*REQUIRED WORK:* Every line of the data below that holds the string "RADIO" needs to be reported.

*Change detection outputs:*
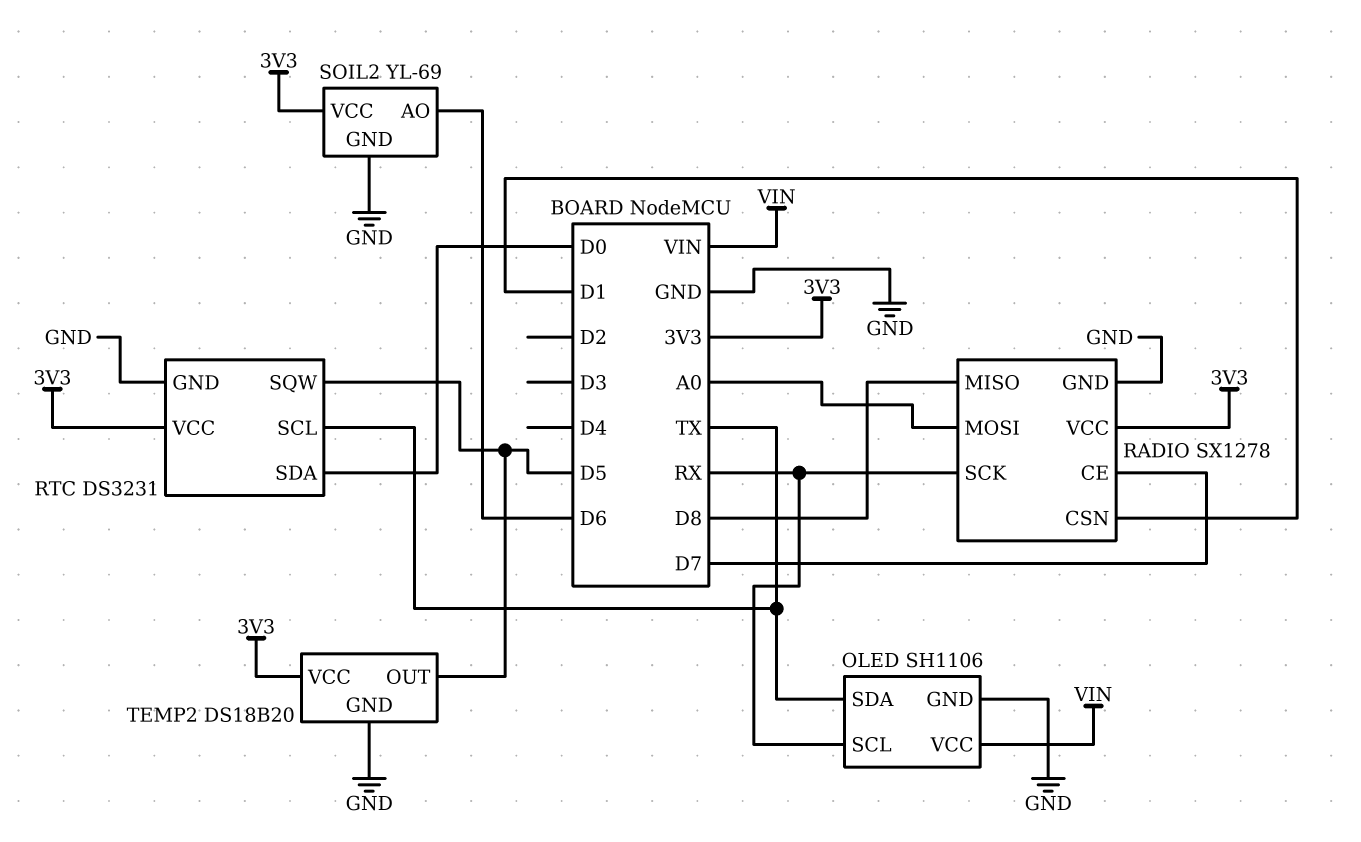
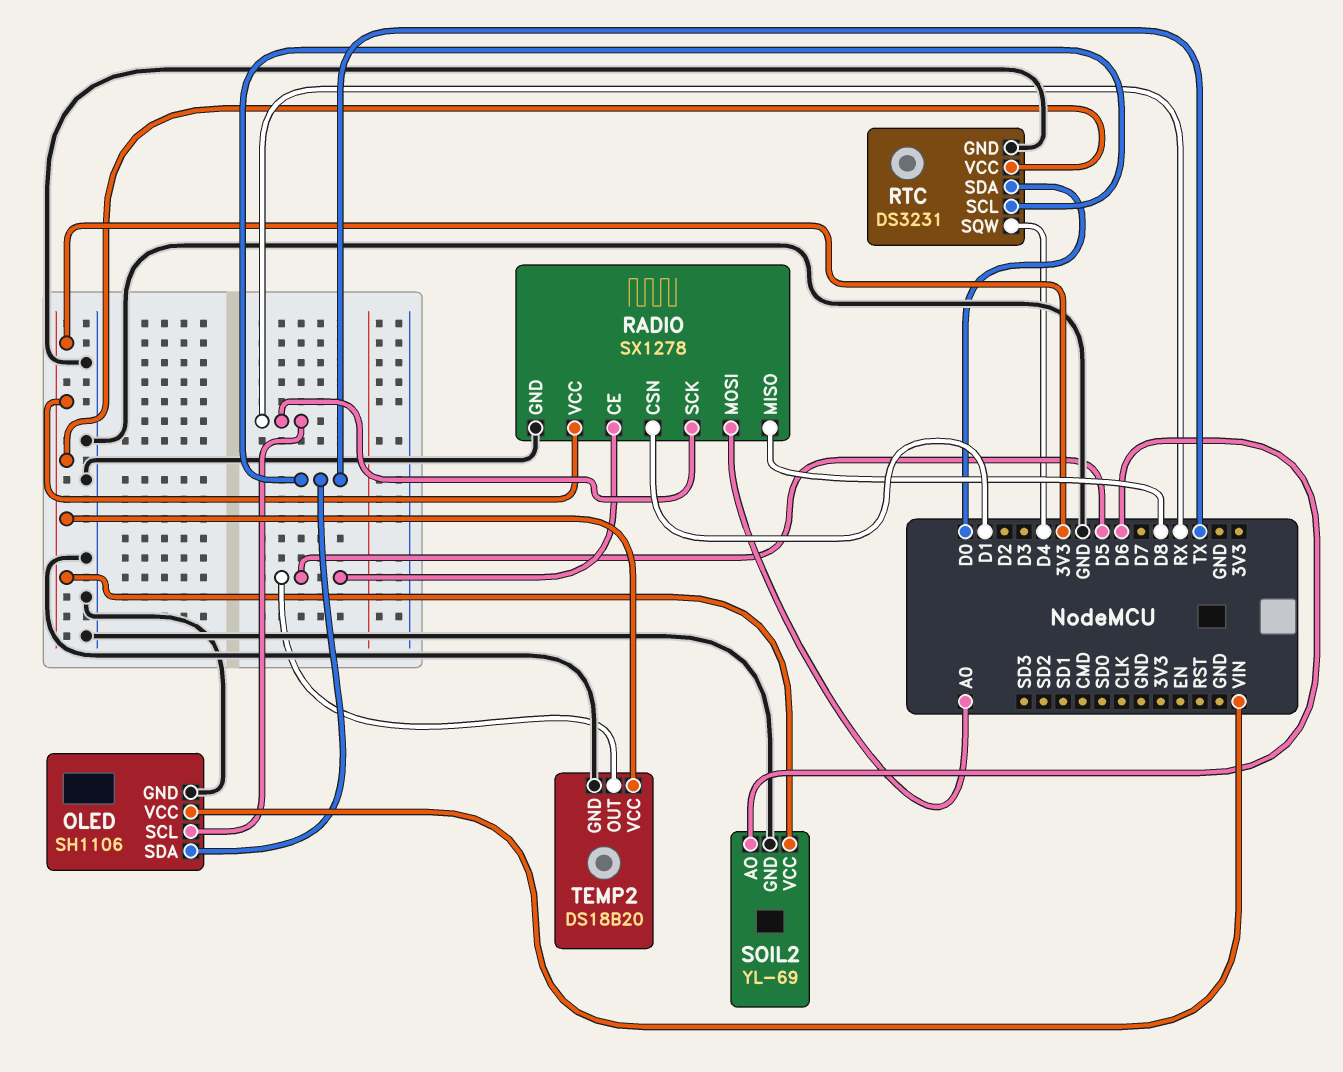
RADIO pin CE: D7 -> D5
RTC pin SQW: D5 -> D4

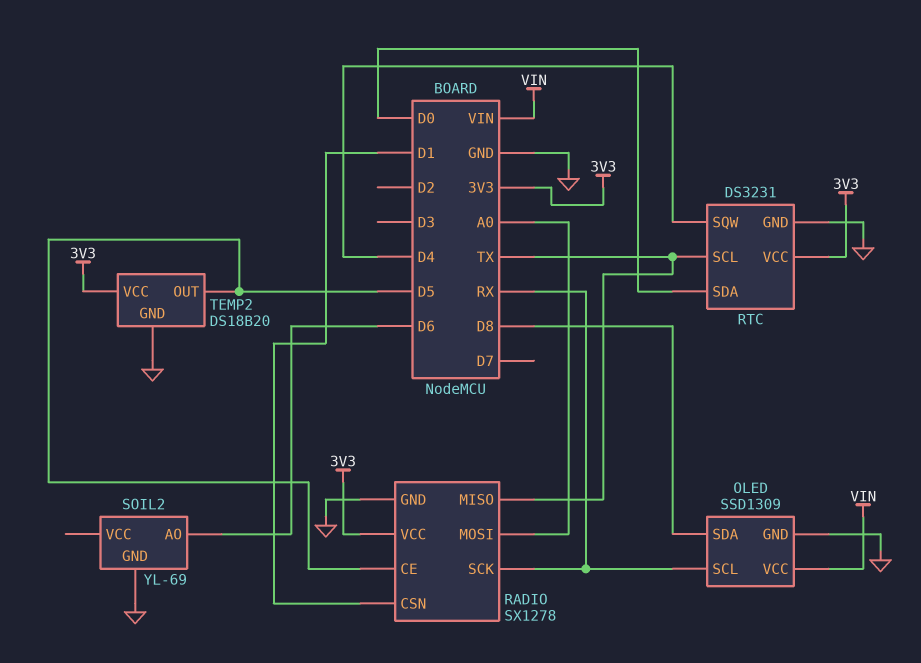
OLED: SH1106 -> SSD1309
OLED pin SDA: TX -> D8
RADIO pin MISO: D8 -> TX
SOIL2 pin VCC: 3V3 -> none

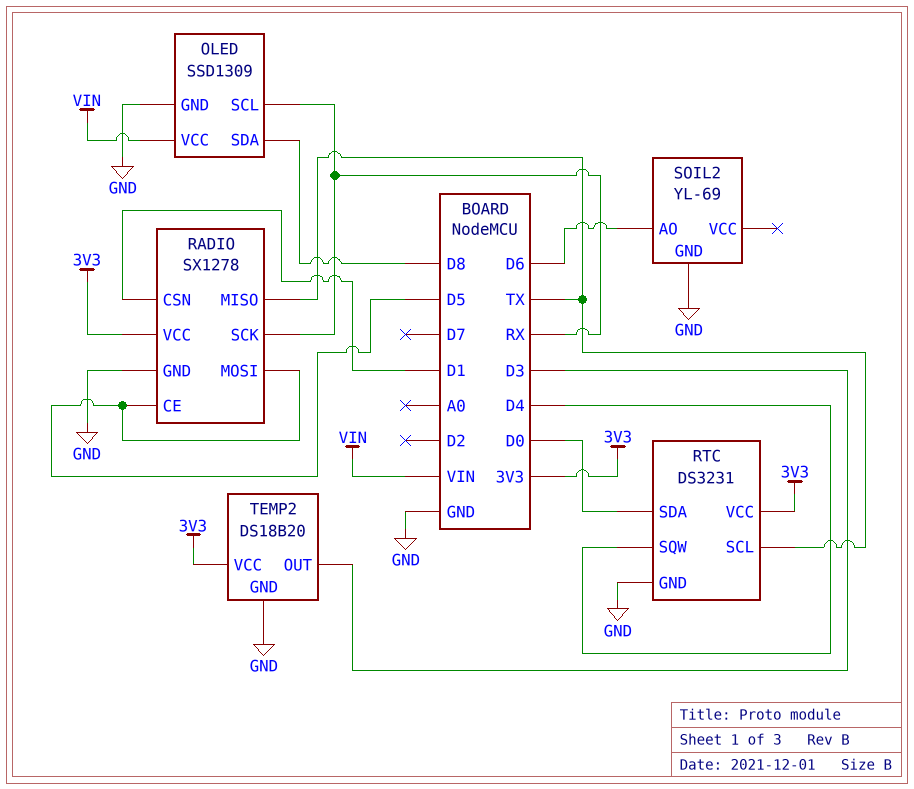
RADIO pin MOSI: A0 -> D5
TEMP2 pin OUT: D5 -> D3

*ANSWER:*
RADIO pin CE: D7 -> D5
RADIO pin MISO: D8 -> TX
RADIO pin MOSI: A0 -> D5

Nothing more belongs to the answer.